___ DATA IN THIS EXERCISE
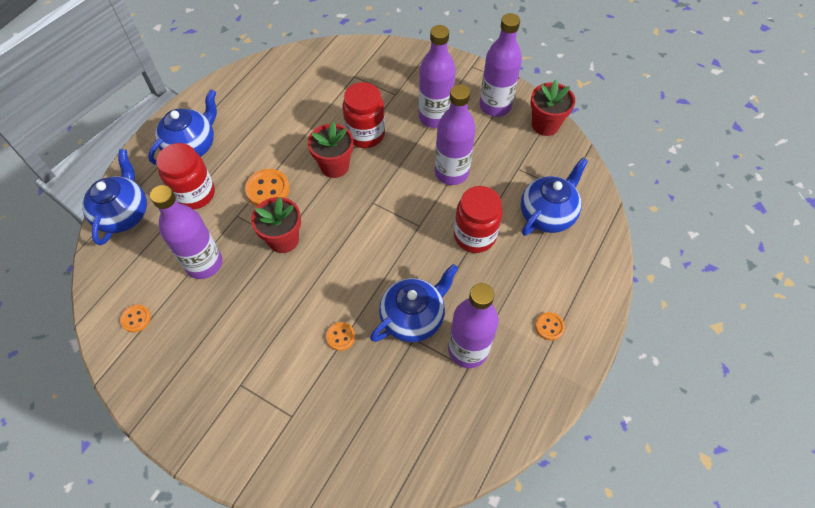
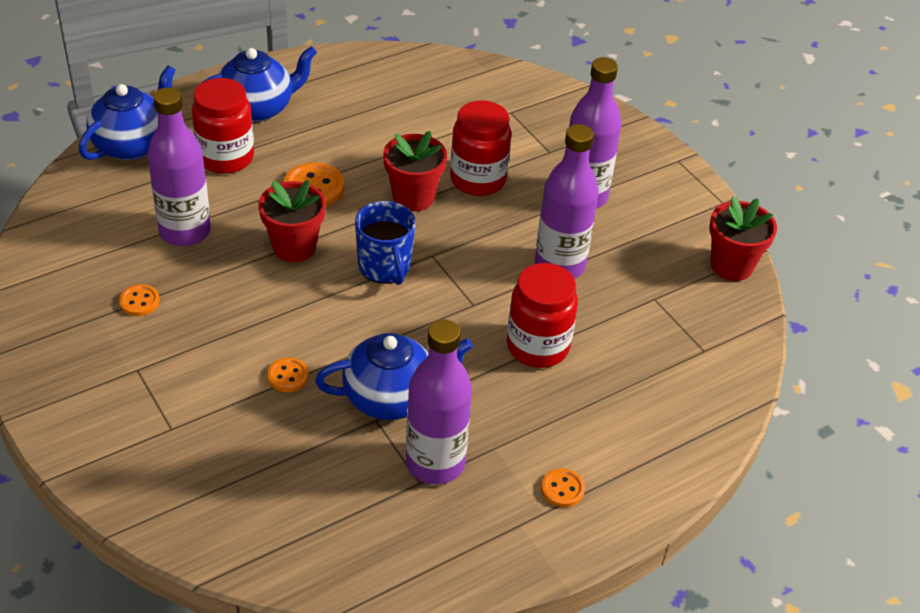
camera: 25 degrees right, 15 degrees down
(136, 319) = (71, 252): orange button -> orange button (139, 301)
(349, 226) = (385, 267): none -> blue mug
(495, 106) = (676, 217): purple bottle -> none
(547, 214) = (656, 366): blue teapot -> none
______
PROBLEM TO SOLVE » Return all of the entries word for word, but omit the pictures.

RESPONSE TO THIS TASK »
camera: 25 degrees right, 15 degrees down
(136, 319) = (71, 252): orange button -> orange button (139, 301)
(349, 226) = (385, 267): none -> blue mug
(495, 106) = (676, 217): purple bottle -> none
(547, 214) = (656, 366): blue teapot -> none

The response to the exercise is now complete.